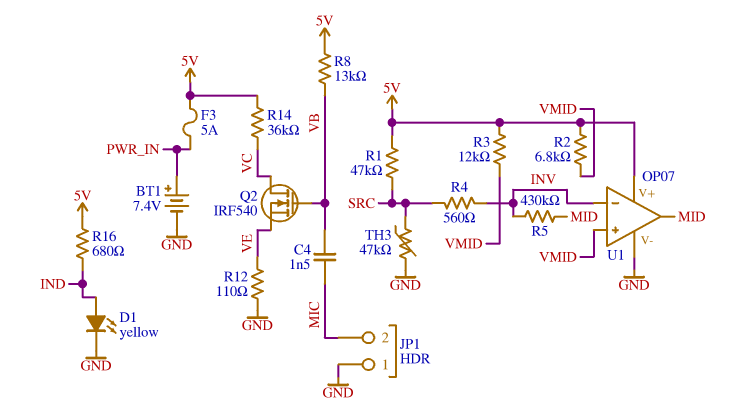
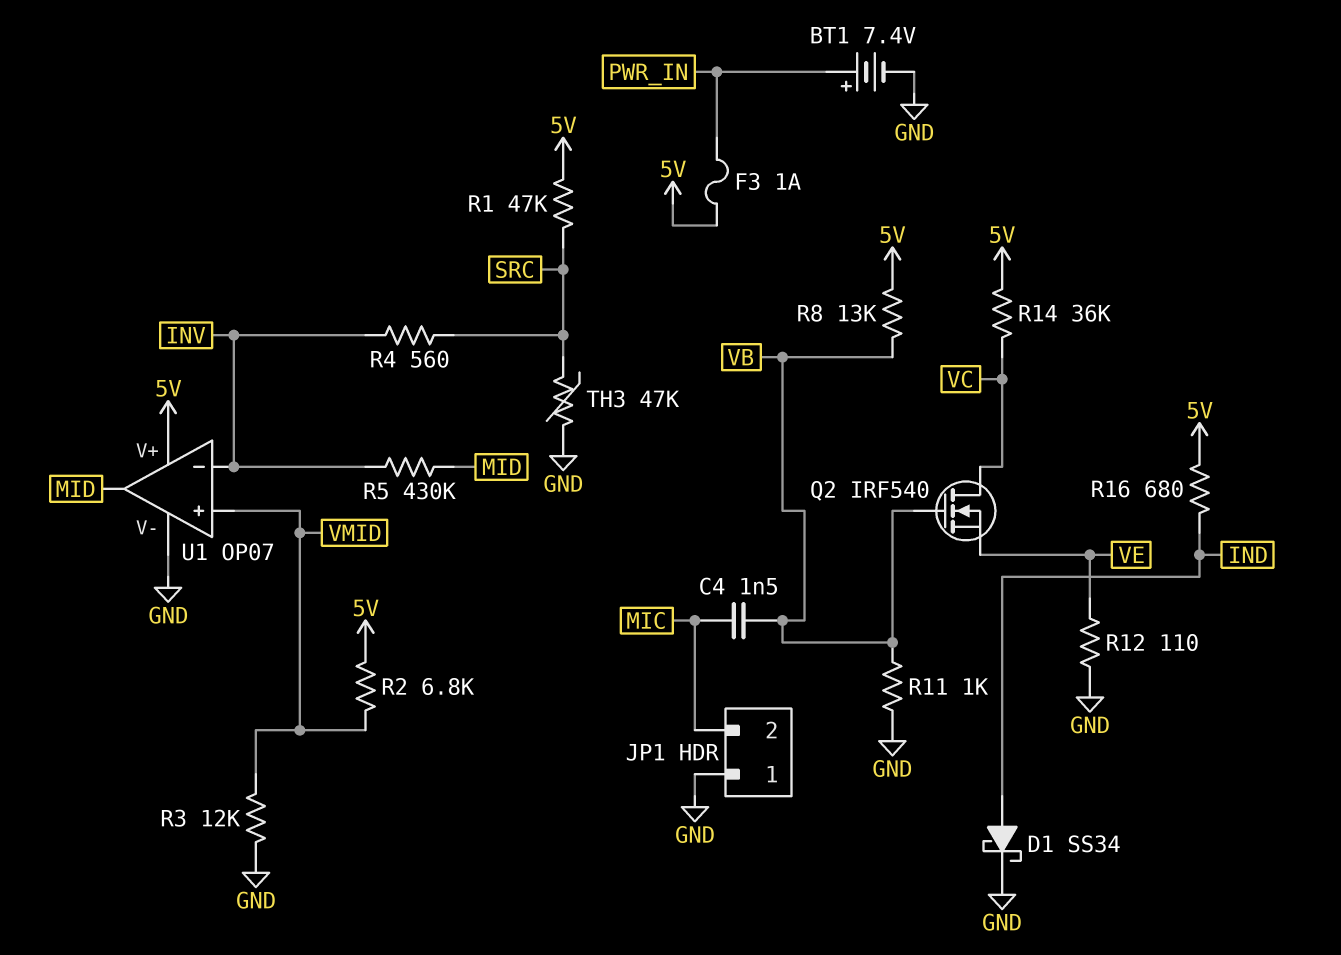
D1: LED yellow (A IND, K GND) -> schottky SS34 (A IND, K GND)
F3: 5A (5V, PWR_IN) -> 1A (5V, PWR_IN)
R3: 12k (5V, VMID) -> 12k (GND, VMID)
R11: none -> 1k (GND, VB)

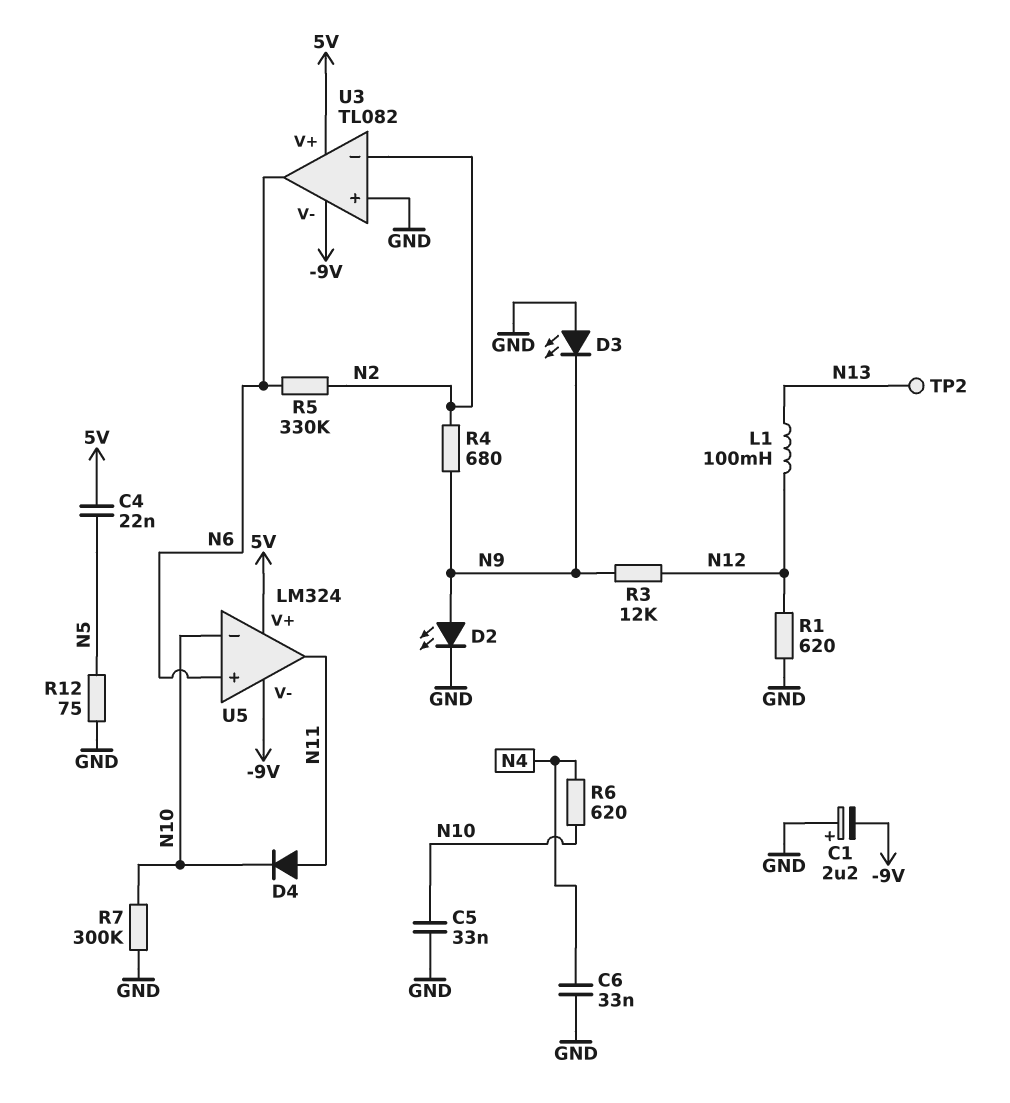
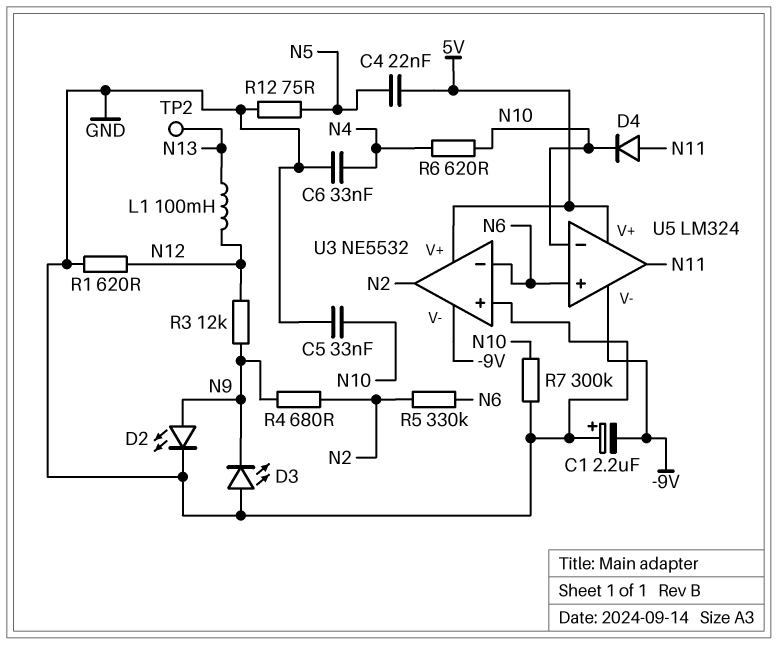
U3: TL082 -> NE5532
U3 pin in-: N2 -> N6
U3 pin out: N6 -> N2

+===+

**ACTION ITEM:** Please restate, word for word, the lines from the one with "R3: 12k (5V, VMID) -> 12k (GND, VMID)" through the final line of the material, both included, and omit the pictures.

**OUTPUT:**
R3: 12k (5V, VMID) -> 12k (GND, VMID)
R11: none -> 1k (GND, VB)

U3: TL082 -> NE5532
U3 pin in-: N2 -> N6
U3 pin out: N6 -> N2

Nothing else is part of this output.